▶ What you will do
Repeat only the lines below from the one containing "C14: 150nF (GND, n27) -> none" through the one containing "U209: XOR 74LS86", inclusive, exactly as written.

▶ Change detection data
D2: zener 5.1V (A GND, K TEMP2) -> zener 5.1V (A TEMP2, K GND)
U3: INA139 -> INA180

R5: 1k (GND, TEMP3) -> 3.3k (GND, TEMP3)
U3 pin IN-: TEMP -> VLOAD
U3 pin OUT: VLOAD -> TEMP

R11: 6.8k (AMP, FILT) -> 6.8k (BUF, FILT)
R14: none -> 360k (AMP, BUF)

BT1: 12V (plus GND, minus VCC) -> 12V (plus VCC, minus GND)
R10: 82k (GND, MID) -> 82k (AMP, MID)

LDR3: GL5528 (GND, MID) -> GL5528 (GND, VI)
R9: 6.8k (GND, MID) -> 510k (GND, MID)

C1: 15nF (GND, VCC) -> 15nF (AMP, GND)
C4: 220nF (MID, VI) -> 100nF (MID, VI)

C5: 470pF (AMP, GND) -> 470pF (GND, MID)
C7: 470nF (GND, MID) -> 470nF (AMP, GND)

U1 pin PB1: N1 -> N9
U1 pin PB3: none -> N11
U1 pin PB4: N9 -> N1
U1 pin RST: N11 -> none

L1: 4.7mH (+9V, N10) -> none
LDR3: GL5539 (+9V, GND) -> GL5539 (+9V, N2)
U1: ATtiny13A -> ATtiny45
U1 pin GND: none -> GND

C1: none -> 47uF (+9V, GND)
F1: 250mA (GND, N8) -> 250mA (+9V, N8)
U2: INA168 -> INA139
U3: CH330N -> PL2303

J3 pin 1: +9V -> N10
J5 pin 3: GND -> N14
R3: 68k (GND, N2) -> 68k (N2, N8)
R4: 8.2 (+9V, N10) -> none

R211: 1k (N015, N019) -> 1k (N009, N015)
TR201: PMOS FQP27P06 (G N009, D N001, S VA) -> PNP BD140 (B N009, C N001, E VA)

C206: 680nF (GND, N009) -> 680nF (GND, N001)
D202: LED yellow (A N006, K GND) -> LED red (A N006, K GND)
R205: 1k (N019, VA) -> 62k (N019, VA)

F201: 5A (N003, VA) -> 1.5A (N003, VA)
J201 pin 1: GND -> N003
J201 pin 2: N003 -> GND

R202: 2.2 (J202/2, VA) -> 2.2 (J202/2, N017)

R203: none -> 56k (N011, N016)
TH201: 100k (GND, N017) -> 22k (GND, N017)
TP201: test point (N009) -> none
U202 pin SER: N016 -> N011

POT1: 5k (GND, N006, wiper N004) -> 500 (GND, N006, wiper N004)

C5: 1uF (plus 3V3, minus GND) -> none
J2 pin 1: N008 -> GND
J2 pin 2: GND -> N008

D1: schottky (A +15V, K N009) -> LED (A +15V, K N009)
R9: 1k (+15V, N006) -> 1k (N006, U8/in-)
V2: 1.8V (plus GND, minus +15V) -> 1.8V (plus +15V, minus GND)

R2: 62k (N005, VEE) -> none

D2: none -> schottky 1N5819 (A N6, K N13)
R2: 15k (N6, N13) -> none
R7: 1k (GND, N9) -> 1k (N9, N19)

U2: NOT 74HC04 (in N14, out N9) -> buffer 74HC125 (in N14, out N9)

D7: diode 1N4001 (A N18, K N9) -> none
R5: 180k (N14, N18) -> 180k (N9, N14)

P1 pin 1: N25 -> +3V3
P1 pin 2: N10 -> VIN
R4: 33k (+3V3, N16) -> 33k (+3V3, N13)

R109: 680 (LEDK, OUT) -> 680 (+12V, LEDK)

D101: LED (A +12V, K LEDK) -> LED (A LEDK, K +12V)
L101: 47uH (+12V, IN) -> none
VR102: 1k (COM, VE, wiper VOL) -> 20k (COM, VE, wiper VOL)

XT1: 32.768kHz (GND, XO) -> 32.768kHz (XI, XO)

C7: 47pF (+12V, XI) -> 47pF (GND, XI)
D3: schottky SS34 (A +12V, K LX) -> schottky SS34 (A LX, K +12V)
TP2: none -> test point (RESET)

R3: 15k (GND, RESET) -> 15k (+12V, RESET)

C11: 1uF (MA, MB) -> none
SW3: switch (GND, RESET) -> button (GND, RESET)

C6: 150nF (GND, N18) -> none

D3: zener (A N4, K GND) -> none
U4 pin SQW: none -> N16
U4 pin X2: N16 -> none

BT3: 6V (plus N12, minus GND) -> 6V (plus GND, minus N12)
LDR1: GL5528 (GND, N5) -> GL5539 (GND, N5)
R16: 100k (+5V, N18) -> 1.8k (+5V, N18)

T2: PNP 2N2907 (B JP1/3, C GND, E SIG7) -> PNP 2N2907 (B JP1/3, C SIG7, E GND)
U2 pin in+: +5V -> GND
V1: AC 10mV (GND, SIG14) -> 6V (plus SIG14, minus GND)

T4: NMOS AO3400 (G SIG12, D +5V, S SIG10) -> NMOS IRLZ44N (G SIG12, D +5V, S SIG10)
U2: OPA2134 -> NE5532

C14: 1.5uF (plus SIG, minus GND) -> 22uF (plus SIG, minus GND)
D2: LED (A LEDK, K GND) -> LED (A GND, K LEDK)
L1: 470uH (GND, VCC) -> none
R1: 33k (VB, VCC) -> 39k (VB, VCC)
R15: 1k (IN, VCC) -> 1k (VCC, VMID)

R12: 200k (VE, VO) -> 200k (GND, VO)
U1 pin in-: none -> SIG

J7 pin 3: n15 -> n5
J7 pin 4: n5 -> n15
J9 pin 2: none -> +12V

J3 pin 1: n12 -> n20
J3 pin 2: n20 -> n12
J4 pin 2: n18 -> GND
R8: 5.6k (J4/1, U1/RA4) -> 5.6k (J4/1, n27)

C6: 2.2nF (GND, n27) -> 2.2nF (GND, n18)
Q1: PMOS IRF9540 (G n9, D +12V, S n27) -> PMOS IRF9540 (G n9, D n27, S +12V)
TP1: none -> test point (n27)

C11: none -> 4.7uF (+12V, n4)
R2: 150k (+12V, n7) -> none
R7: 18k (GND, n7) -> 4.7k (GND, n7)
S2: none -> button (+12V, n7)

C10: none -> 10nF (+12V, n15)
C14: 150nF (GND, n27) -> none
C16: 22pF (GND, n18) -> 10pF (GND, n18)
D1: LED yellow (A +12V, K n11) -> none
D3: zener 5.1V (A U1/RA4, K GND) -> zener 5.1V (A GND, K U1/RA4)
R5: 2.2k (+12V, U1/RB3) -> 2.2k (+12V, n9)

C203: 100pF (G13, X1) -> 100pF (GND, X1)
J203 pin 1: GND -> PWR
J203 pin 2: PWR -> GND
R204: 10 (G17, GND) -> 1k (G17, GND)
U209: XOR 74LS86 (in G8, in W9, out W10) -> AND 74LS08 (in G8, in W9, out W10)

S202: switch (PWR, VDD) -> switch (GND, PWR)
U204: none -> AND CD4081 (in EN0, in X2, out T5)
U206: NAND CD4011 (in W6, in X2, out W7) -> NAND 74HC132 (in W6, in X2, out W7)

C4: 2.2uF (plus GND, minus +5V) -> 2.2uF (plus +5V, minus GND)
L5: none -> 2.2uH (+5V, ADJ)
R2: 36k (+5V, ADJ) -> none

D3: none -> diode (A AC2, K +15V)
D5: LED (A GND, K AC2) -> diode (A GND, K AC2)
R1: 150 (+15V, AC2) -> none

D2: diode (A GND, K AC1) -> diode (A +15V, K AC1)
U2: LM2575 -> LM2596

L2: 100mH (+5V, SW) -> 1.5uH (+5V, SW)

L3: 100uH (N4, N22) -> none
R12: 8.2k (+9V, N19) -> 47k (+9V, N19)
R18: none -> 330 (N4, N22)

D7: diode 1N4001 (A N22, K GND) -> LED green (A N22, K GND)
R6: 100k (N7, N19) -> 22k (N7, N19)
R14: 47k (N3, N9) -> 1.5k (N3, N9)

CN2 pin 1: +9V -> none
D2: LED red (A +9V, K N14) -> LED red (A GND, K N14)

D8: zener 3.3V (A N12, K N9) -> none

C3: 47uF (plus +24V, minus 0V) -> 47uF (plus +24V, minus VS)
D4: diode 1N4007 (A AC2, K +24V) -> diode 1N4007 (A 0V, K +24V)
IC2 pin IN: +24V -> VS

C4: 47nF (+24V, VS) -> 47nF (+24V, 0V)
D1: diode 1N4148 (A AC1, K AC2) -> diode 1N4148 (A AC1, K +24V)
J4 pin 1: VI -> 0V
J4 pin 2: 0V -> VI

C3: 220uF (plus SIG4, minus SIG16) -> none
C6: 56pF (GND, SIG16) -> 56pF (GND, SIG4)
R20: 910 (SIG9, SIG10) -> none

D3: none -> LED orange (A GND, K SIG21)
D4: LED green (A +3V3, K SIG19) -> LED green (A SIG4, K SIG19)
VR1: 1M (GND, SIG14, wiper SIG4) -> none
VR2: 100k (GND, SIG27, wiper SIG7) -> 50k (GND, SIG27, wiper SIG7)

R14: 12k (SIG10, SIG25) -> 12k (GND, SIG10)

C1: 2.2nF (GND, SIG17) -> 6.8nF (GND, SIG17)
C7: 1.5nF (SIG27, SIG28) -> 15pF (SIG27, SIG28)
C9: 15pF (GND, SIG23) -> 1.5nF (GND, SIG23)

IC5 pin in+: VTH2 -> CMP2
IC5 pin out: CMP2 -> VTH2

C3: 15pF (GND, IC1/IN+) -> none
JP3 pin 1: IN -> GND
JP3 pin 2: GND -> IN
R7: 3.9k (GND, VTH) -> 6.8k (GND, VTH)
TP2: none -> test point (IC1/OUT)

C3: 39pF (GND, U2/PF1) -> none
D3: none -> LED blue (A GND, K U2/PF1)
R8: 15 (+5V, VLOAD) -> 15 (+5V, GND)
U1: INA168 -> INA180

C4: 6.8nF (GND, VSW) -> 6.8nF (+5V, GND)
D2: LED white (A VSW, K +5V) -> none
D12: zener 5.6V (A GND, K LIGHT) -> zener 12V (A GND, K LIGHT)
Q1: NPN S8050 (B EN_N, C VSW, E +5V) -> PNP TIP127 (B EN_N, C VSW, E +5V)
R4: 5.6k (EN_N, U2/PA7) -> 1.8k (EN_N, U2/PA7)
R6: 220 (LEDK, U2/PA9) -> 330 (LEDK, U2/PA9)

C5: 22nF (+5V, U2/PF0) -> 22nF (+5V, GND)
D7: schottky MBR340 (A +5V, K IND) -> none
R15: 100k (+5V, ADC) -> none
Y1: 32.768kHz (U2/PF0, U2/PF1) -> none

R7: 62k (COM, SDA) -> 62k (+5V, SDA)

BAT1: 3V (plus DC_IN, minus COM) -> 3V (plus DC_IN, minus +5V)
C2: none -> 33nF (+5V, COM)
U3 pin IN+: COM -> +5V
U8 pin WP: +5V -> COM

▶ Final answer
C14: 150nF (GND, n27) -> none
C16: 22pF (GND, n18) -> 10pF (GND, n18)
D1: LED yellow (A +12V, K n11) -> none
D3: zener 5.1V (A U1/RA4, K GND) -> zener 5.1V (A GND, K U1/RA4)
R5: 2.2k (+12V, U1/RB3) -> 2.2k (+12V, n9)

C203: 100pF (G13, X1) -> 100pF (GND, X1)
J203 pin 1: GND -> PWR
J203 pin 2: PWR -> GND
R204: 10 (G17, GND) -> 1k (G17, GND)
U209: XOR 74LS86 (in G8, in W9, out W10) -> AND 74LS08 (in G8, in W9, out W10)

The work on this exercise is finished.